EXCERPTED DATA:
•••

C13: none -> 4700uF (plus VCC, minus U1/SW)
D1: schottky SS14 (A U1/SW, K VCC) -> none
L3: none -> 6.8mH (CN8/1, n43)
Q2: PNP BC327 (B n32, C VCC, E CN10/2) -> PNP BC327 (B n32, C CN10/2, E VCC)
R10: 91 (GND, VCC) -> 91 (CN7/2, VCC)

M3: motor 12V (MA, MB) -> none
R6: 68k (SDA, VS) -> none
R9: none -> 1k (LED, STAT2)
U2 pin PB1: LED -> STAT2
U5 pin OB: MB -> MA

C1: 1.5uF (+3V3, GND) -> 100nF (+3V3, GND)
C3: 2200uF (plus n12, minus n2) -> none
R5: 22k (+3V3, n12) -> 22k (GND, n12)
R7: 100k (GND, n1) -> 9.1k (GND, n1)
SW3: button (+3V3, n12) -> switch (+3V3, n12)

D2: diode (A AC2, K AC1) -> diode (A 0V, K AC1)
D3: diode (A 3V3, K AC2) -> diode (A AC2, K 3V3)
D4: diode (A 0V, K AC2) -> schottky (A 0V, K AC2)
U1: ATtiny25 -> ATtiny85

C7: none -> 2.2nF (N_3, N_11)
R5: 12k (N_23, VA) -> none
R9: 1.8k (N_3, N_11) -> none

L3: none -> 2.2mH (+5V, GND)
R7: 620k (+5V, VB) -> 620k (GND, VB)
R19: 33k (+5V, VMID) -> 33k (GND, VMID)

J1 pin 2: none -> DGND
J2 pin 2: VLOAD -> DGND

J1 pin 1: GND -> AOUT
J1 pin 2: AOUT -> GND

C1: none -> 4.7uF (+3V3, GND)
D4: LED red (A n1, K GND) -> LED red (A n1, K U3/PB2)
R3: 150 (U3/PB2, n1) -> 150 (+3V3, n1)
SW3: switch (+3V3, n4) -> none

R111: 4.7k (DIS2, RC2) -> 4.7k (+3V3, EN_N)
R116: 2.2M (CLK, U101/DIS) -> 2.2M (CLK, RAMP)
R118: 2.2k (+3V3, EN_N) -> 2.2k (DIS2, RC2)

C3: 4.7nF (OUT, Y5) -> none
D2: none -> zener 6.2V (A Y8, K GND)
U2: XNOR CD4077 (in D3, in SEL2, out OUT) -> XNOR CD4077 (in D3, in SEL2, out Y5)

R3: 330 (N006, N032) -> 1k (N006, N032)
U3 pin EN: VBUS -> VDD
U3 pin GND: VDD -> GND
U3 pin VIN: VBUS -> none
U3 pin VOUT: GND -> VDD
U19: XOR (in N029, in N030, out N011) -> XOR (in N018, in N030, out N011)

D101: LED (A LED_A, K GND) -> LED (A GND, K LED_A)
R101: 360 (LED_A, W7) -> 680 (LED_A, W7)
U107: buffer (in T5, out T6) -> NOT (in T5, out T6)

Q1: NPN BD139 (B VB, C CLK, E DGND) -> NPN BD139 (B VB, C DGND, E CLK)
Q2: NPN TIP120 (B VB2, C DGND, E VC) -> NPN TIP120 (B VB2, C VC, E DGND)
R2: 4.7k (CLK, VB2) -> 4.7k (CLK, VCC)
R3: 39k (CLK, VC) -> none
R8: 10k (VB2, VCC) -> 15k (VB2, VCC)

•••

WORK TO BE COMPLETED:
Identify each line in the records above that contains the word "VBUS", and copy it out in full.

SOLUTION FOR THIS TASK:
U3 pin EN: VBUS -> VDD
U3 pin VIN: VBUS -> none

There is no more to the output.